Your objective
Without the pictures, give the records again exactly as they appear.

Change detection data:
▶

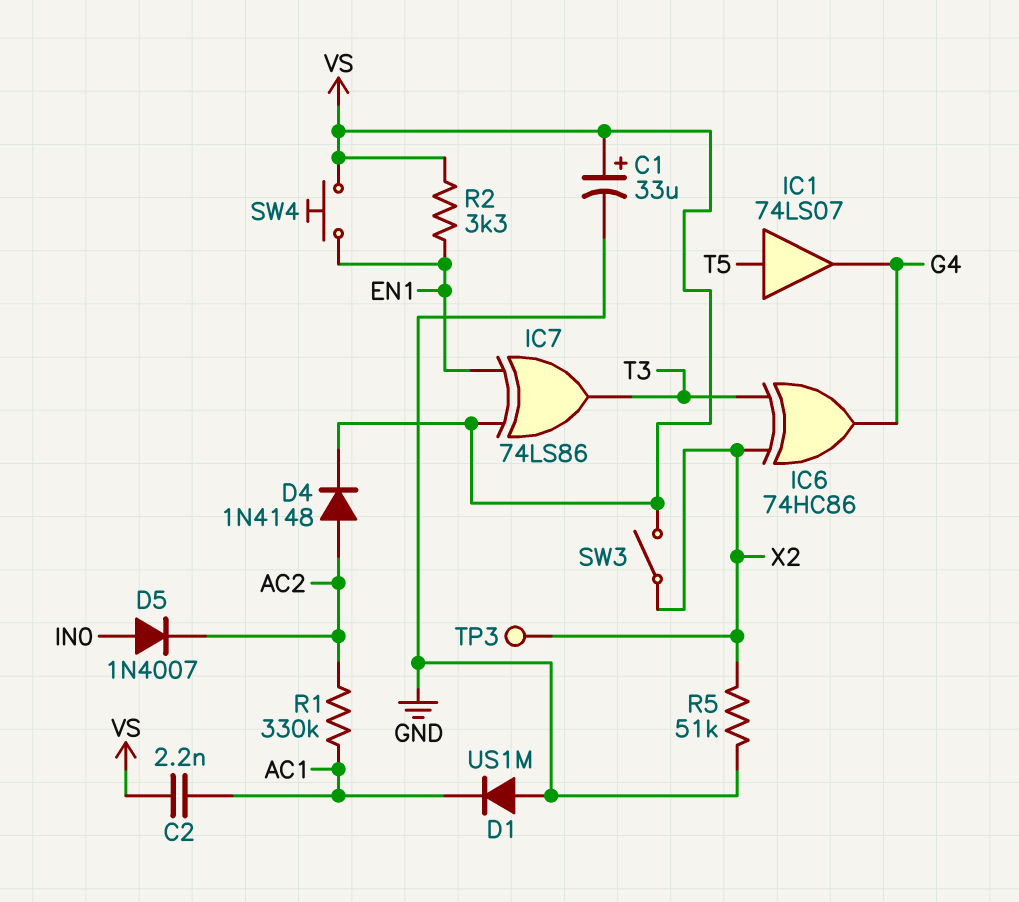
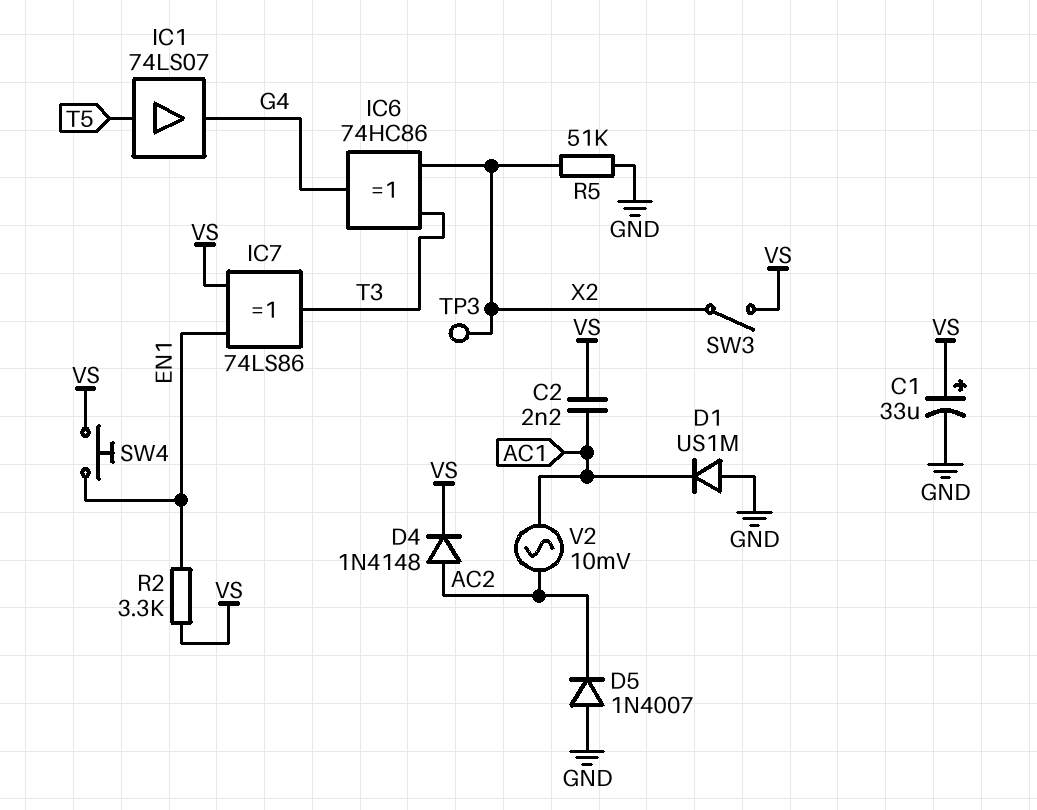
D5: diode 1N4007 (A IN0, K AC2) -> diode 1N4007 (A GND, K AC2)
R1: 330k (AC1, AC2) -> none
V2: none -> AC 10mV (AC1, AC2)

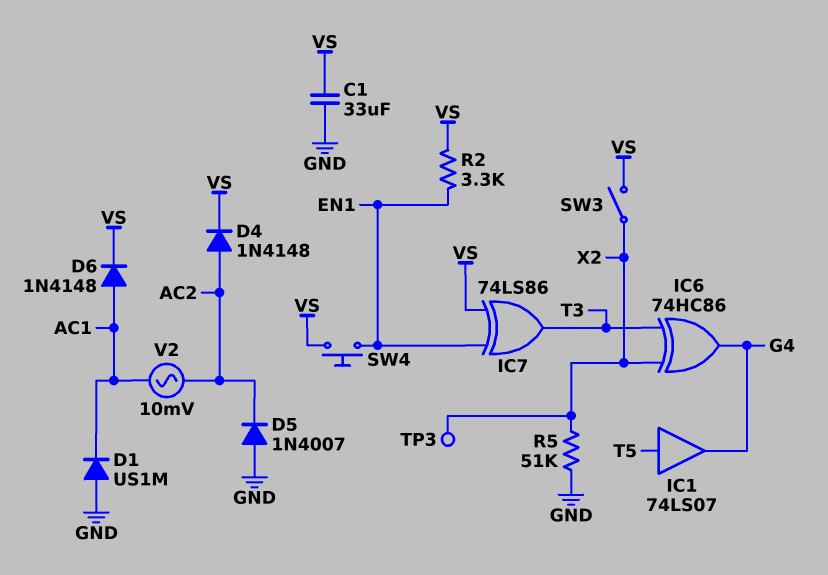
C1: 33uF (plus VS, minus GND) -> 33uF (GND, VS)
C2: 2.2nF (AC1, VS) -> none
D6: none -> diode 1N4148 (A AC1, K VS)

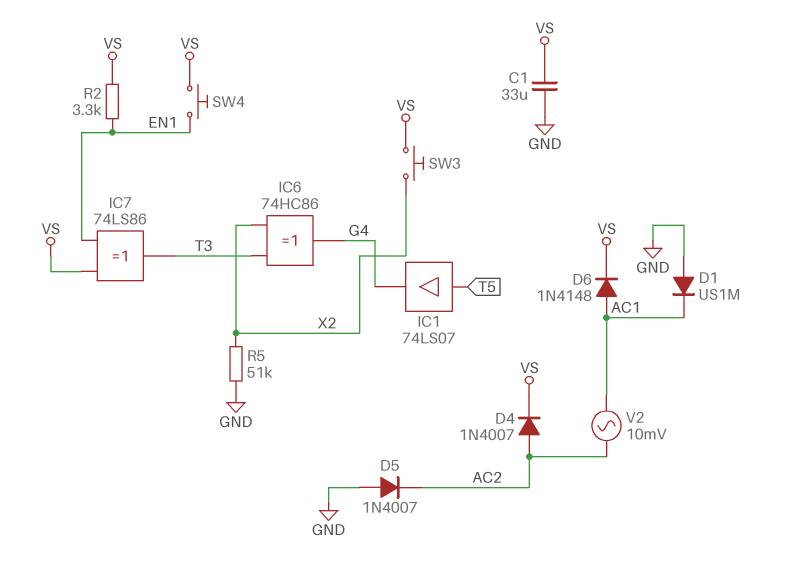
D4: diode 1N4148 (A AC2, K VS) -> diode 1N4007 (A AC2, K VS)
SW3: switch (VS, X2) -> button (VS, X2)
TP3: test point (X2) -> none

◀

Answer space
D5: diode 1N4007 (A IN0, K AC2) -> diode 1N4007 (A GND, K AC2)
R1: 330k (AC1, AC2) -> none
V2: none -> AC 10mV (AC1, AC2)

C1: 33uF (plus VS, minus GND) -> 33uF (GND, VS)
C2: 2.2nF (AC1, VS) -> none
D6: none -> diode 1N4148 (A AC1, K VS)

D4: diode 1N4148 (A AC2, K VS) -> diode 1N4007 (A AC2, K VS)
SW3: switch (VS, X2) -> button (VS, X2)
TP3: test point (X2) -> none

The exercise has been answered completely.